Problem – Verbatim transcription with images omitted: return the entries below in full.

------

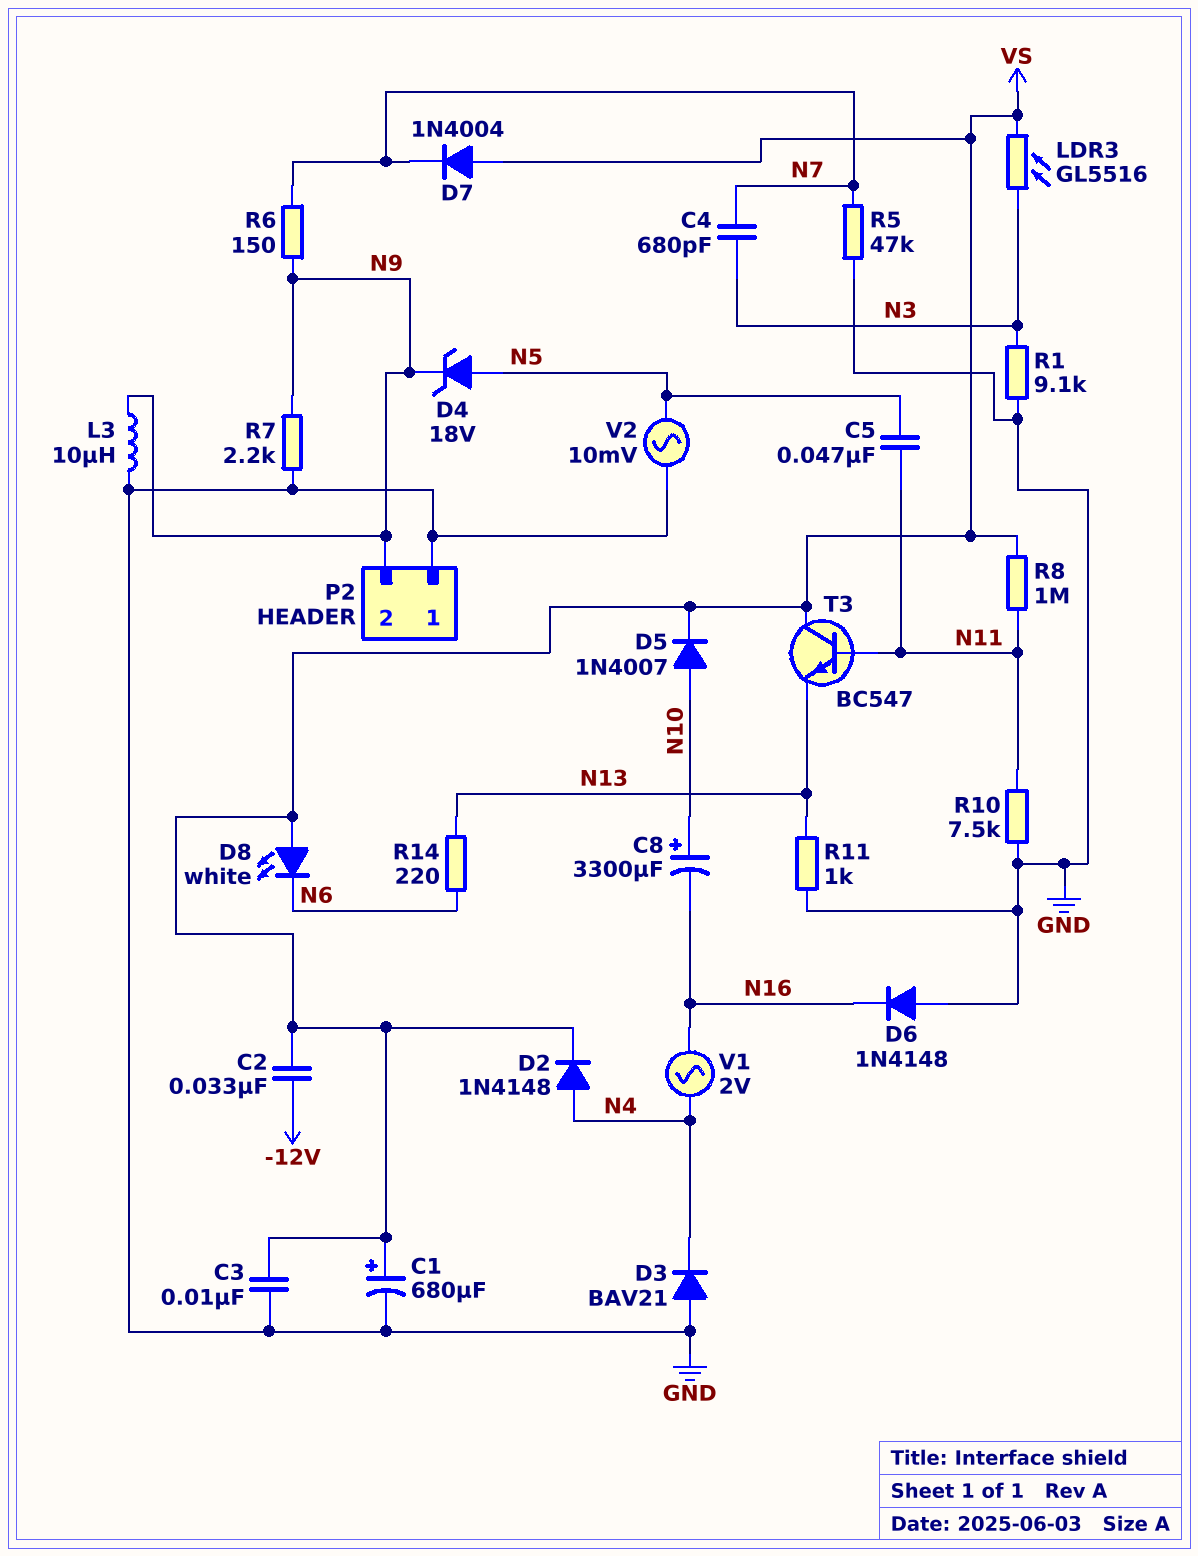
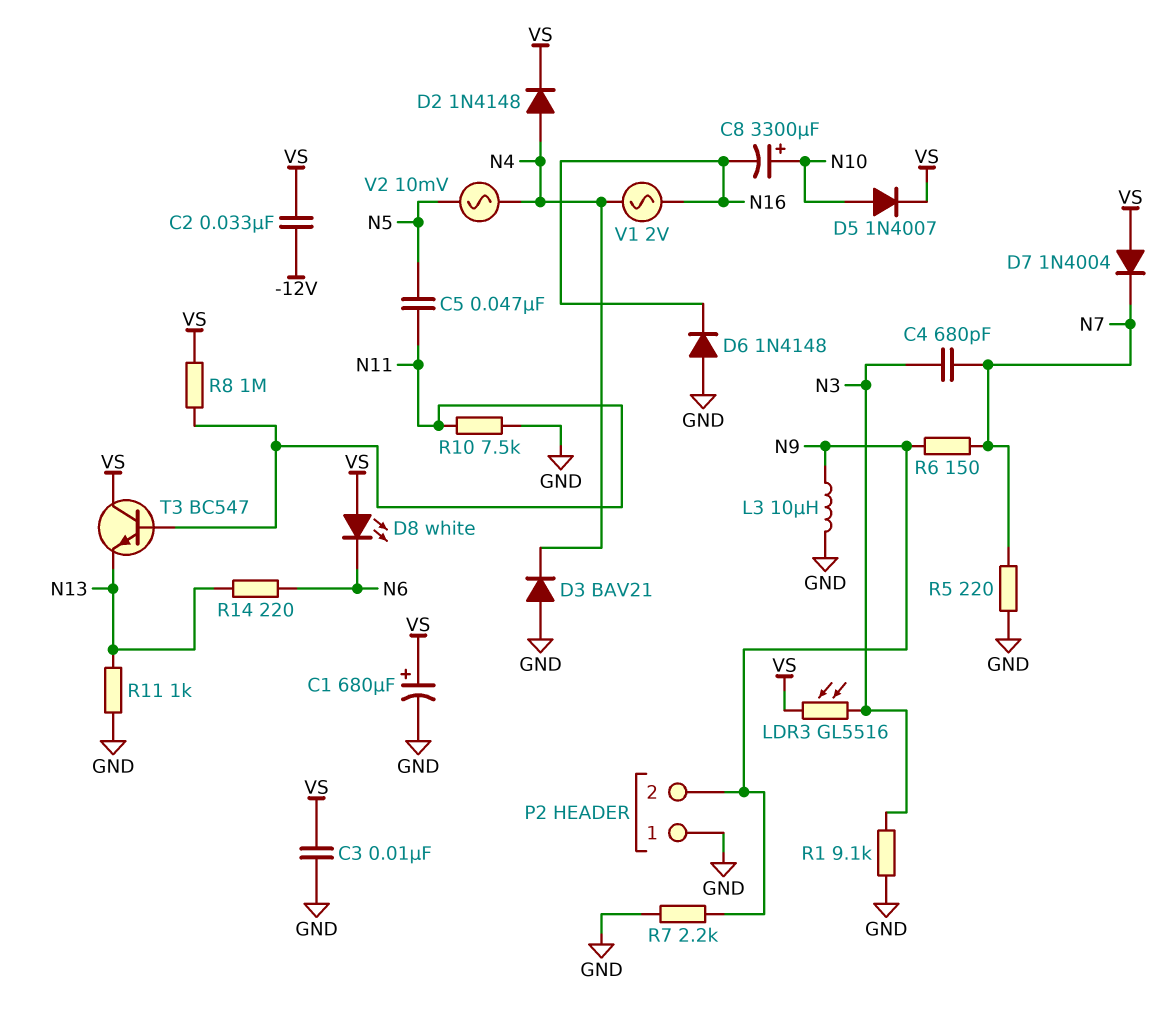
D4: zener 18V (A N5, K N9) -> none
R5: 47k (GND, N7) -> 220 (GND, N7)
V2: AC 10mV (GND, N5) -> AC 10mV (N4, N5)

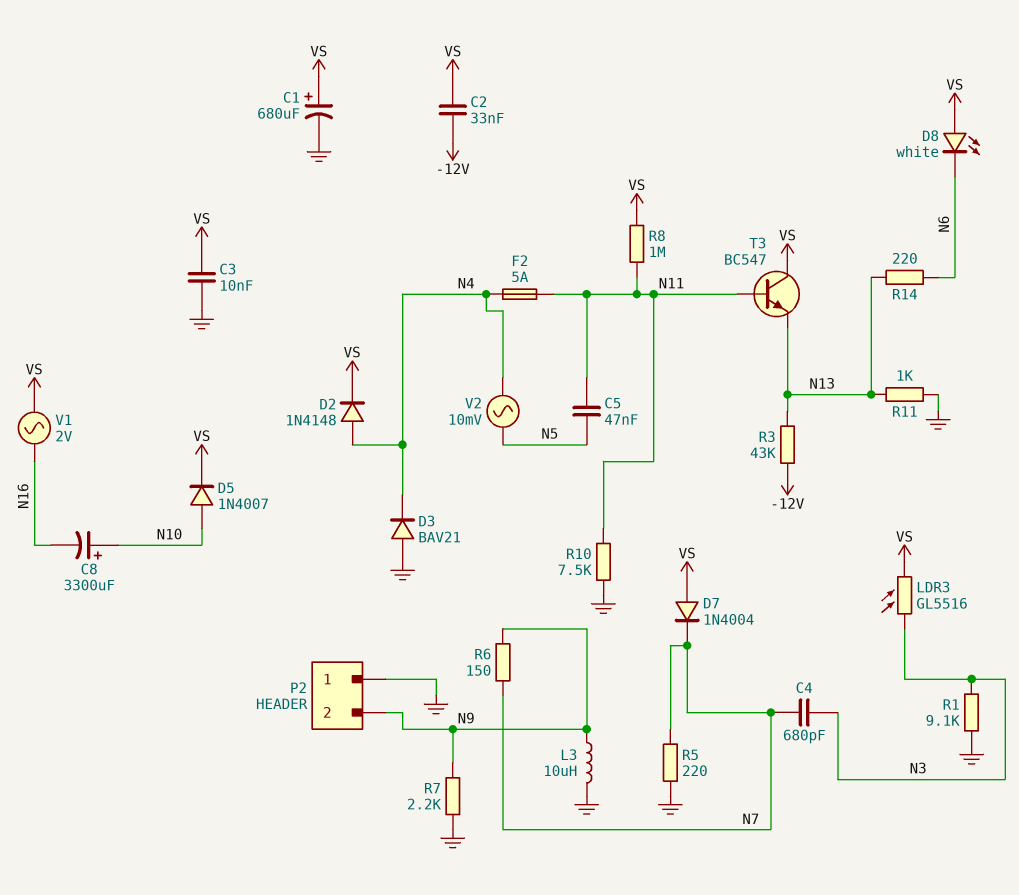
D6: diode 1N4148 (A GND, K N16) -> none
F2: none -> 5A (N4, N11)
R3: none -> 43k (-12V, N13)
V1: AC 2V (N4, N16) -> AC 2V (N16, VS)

------

Completed task –
D4: zener 18V (A N5, K N9) -> none
R5: 47k (GND, N7) -> 220 (GND, N7)
V2: AC 10mV (GND, N5) -> AC 10mV (N4, N5)

D6: diode 1N4148 (A GND, K N16) -> none
F2: none -> 5A (N4, N11)
R3: none -> 43k (-12V, N13)
V1: AC 2V (N4, N16) -> AC 2V (N16, VS)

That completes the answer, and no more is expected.